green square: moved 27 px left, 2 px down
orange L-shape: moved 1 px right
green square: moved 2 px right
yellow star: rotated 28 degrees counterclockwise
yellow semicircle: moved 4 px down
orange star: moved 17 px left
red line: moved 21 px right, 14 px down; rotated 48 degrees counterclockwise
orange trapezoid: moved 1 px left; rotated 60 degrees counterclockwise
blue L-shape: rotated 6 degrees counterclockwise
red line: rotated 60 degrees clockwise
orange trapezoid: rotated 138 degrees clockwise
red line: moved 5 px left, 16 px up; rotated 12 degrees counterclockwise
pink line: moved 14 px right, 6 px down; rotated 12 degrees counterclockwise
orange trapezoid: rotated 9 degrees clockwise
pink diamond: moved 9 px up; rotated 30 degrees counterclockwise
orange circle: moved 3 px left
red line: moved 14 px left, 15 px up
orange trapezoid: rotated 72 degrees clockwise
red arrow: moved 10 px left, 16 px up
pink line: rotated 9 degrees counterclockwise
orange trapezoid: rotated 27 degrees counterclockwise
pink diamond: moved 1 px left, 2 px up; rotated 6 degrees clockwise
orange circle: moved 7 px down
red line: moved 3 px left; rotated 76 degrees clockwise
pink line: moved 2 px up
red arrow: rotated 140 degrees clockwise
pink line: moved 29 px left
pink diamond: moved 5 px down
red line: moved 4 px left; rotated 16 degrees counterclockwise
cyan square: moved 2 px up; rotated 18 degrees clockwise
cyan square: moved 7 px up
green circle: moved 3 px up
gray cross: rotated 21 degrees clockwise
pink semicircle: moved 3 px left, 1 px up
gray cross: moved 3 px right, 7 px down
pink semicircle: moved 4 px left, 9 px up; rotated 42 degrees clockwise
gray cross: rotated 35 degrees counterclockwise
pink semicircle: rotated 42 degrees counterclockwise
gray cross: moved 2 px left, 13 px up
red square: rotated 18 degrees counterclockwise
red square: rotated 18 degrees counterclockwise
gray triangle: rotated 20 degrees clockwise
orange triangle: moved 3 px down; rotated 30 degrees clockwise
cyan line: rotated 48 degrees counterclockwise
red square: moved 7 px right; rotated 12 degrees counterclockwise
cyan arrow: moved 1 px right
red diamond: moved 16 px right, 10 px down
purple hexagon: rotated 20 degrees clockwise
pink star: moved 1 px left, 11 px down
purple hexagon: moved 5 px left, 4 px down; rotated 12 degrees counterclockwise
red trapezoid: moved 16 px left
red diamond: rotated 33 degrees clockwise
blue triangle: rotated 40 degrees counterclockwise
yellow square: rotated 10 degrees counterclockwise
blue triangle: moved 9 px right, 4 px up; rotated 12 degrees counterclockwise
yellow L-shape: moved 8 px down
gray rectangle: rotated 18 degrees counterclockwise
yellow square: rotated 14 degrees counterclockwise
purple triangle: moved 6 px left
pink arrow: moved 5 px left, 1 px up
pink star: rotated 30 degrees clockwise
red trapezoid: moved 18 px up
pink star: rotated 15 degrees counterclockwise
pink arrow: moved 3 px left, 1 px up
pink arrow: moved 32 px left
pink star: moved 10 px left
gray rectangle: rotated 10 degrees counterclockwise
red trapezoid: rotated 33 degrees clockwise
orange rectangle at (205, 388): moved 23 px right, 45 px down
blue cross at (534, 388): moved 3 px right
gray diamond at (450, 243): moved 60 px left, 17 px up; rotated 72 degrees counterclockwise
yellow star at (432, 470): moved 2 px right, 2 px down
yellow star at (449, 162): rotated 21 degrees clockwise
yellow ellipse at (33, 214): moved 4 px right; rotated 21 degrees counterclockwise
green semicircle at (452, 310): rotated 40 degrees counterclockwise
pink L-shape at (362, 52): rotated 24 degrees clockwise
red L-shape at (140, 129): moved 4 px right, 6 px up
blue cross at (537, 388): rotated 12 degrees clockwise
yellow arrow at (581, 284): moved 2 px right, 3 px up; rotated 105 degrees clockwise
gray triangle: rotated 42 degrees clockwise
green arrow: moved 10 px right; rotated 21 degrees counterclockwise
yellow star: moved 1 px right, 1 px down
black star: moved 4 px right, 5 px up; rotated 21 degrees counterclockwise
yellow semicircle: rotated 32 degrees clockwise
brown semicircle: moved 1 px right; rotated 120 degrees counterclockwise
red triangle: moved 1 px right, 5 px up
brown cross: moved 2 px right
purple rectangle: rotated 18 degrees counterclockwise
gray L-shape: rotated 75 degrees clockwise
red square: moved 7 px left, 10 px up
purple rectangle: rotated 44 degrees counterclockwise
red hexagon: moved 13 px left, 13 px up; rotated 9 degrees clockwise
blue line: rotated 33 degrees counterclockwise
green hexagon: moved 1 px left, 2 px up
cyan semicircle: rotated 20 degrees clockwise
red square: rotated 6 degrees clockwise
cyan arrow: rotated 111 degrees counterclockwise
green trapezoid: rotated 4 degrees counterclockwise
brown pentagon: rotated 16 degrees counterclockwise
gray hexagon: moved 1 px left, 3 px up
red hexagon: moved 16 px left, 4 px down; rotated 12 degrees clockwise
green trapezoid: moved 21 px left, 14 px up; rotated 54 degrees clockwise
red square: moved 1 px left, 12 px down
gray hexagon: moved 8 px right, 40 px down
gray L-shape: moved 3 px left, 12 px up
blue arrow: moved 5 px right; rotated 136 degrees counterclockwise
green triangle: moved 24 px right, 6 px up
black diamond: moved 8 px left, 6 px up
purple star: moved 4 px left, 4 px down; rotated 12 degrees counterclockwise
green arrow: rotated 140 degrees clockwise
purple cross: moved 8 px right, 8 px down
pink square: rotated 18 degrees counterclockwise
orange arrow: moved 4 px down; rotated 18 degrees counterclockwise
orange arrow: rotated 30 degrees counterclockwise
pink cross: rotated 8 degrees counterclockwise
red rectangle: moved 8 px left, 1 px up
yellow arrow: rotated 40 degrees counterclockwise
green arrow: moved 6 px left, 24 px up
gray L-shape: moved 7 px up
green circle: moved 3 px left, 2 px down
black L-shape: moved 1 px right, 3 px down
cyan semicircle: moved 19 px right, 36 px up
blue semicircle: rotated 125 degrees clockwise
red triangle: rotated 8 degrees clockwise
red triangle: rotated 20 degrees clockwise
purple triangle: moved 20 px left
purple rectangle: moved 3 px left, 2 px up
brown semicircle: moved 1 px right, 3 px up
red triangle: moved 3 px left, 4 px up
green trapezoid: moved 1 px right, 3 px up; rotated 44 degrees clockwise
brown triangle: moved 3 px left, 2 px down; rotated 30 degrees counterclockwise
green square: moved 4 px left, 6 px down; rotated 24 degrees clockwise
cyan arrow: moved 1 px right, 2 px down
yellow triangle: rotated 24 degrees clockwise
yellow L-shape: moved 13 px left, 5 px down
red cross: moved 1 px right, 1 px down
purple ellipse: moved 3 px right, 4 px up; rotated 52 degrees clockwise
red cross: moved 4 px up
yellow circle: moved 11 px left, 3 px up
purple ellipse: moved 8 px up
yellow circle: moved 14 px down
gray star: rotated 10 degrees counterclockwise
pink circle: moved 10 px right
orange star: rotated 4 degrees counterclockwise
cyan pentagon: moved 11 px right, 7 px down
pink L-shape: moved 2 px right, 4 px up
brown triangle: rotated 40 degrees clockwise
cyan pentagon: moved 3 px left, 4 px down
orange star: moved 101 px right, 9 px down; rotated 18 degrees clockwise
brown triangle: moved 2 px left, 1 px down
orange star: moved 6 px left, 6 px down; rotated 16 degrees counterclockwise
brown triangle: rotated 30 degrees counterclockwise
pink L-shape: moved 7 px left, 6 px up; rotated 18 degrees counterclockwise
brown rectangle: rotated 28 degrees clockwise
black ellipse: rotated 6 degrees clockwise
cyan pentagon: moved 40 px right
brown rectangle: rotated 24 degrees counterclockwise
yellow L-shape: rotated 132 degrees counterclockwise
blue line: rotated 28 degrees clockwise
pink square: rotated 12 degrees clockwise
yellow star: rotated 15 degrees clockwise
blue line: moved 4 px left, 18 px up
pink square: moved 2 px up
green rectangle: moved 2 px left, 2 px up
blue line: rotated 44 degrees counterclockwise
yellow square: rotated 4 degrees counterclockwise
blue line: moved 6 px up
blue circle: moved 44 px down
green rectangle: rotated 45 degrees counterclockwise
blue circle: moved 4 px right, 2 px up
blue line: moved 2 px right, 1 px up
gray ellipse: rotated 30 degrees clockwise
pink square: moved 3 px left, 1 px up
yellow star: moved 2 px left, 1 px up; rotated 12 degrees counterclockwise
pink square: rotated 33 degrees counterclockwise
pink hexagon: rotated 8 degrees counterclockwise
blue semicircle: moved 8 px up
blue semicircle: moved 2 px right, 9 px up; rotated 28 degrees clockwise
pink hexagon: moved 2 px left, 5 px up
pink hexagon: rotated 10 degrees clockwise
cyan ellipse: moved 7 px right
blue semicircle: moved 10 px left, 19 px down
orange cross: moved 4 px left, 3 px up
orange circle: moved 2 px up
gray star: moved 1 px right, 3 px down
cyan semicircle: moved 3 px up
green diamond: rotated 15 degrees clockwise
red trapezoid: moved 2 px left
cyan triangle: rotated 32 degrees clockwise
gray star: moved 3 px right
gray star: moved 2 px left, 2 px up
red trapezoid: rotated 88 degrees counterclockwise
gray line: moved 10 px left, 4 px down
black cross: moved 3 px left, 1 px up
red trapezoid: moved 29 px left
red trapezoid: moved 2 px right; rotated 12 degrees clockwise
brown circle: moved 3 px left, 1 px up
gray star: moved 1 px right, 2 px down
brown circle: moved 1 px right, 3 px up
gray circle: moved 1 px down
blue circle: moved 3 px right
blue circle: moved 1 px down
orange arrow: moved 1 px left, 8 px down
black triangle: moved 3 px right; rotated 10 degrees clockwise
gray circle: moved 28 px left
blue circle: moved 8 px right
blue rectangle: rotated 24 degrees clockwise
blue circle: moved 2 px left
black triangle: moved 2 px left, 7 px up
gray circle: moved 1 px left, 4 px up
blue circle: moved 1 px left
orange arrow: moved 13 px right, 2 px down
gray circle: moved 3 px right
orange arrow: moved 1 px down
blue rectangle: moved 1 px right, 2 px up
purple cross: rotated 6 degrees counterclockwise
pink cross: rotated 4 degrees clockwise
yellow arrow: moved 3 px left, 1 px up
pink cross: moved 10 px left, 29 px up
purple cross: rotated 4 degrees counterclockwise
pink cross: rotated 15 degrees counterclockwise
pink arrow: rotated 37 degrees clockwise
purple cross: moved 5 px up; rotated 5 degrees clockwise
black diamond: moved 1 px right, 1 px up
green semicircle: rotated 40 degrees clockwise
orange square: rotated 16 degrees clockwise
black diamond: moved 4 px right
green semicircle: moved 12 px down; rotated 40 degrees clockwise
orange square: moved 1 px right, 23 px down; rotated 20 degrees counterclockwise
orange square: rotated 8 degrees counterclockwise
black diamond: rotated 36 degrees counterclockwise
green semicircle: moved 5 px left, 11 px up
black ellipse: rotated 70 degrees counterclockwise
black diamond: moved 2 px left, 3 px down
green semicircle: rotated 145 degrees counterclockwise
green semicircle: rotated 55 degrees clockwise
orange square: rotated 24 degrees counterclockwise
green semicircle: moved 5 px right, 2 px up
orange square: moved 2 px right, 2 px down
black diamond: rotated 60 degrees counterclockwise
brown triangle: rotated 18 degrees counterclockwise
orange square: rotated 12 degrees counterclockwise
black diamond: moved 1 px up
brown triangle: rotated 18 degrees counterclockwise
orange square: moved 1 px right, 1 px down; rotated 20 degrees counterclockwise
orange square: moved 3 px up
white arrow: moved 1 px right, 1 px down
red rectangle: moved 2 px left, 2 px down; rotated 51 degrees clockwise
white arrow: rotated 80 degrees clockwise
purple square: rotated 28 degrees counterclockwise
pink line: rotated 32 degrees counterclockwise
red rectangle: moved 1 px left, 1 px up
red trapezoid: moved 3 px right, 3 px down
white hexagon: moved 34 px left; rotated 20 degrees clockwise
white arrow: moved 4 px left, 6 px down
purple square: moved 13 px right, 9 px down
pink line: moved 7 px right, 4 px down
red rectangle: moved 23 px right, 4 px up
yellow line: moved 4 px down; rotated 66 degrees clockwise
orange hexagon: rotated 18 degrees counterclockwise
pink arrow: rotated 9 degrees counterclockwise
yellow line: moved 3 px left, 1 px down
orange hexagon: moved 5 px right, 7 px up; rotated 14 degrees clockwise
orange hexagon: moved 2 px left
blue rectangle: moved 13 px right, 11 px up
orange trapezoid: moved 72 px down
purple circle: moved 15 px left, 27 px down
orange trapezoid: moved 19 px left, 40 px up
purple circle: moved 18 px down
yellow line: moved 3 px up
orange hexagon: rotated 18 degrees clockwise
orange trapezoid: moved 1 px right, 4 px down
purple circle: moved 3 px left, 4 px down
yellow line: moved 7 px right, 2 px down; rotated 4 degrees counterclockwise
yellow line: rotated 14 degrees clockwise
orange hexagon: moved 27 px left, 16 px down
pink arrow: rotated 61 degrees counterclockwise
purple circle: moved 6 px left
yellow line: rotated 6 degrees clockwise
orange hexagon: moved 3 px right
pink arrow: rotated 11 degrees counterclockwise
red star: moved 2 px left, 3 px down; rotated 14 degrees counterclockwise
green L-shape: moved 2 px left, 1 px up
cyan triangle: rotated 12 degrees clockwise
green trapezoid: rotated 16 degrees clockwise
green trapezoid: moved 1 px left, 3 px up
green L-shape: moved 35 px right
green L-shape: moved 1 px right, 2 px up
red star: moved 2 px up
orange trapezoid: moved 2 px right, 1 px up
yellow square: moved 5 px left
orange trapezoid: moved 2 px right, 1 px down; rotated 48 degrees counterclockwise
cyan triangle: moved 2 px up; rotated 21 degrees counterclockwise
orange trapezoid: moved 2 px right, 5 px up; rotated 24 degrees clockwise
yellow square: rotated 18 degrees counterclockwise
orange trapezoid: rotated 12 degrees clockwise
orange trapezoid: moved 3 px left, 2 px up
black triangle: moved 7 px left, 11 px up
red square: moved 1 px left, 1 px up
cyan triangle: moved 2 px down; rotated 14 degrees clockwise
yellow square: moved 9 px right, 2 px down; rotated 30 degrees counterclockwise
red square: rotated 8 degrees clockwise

# What you are asked to do
Please write out the entries from the first one through the line containing "red line: moved 21" again, with "yellow star" swapped for "purple star" and everything else left unchanged.

# Correct result
green square: moved 27 px left, 2 px down
orange L-shape: moved 1 px right
green square: moved 2 px right
purple star: rotated 28 degrees counterclockwise
yellow semicircle: moved 4 px down
orange star: moved 17 px left
red line: moved 21 px right, 14 px down; rotated 48 degrees counterclockwise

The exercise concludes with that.